-- WHAT TO PRODUCE --
Retype, word for word, only the lines from the one with "(185, 195) = (174, 259): brown" through the last line of the data below.

** Opening SUPPLIED RECORDS block **

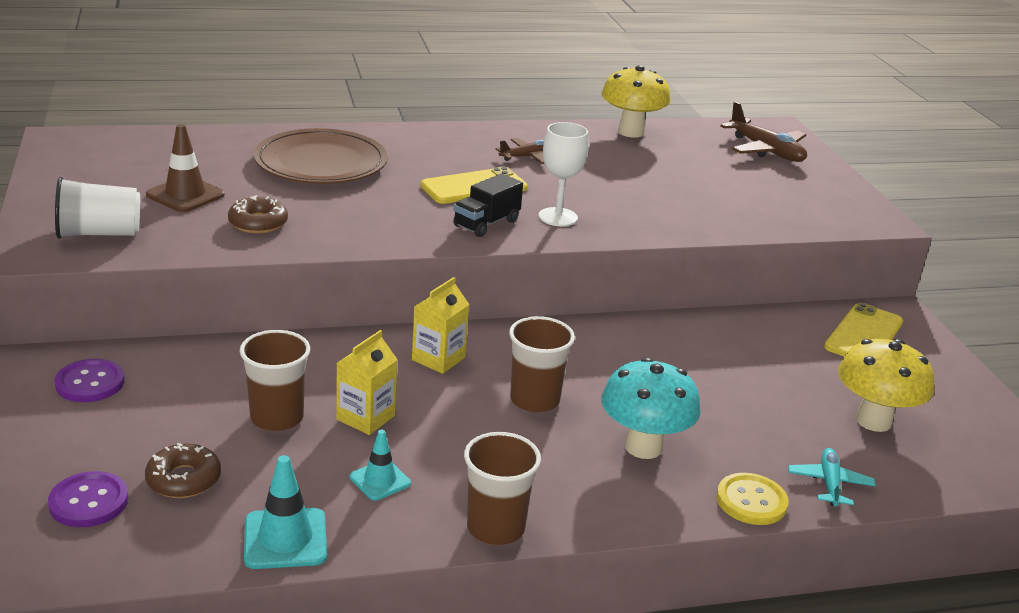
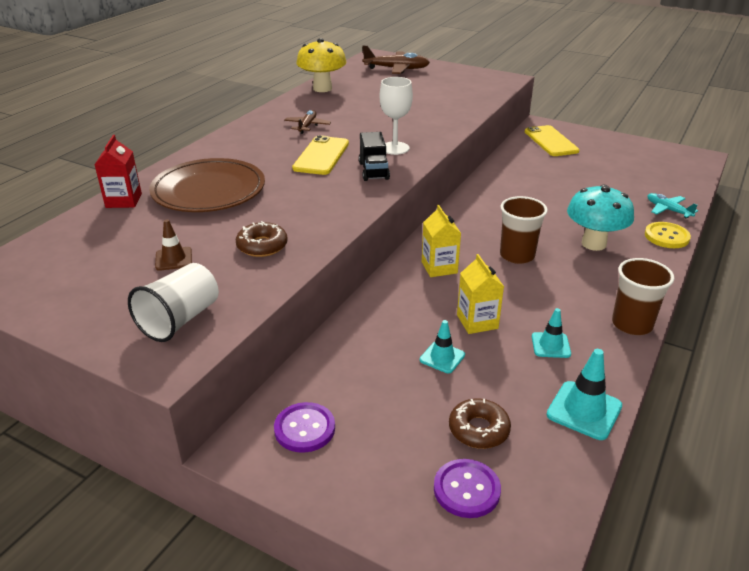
camera: 45 degrees left, 5 degrees up
(185, 195) = (174, 259): brown traffic cone -> brown traffic cone, size x0.65
(250, 137) = (123, 200): none -> red carton
(277, 418) = (442, 357): brown cup -> turquoise traffic cone
(873, 421) = (626, 175): yellow mushroom -> none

** Closing SUPPLIED RECORDS block **

-- SOLUTION FOR THIS PROBLEM --
(185, 195) = (174, 259): brown traffic cone -> brown traffic cone, size x0.65
(250, 137) = (123, 200): none -> red carton
(277, 418) = (442, 357): brown cup -> turquoise traffic cone
(873, 421) = (626, 175): yellow mushroom -> none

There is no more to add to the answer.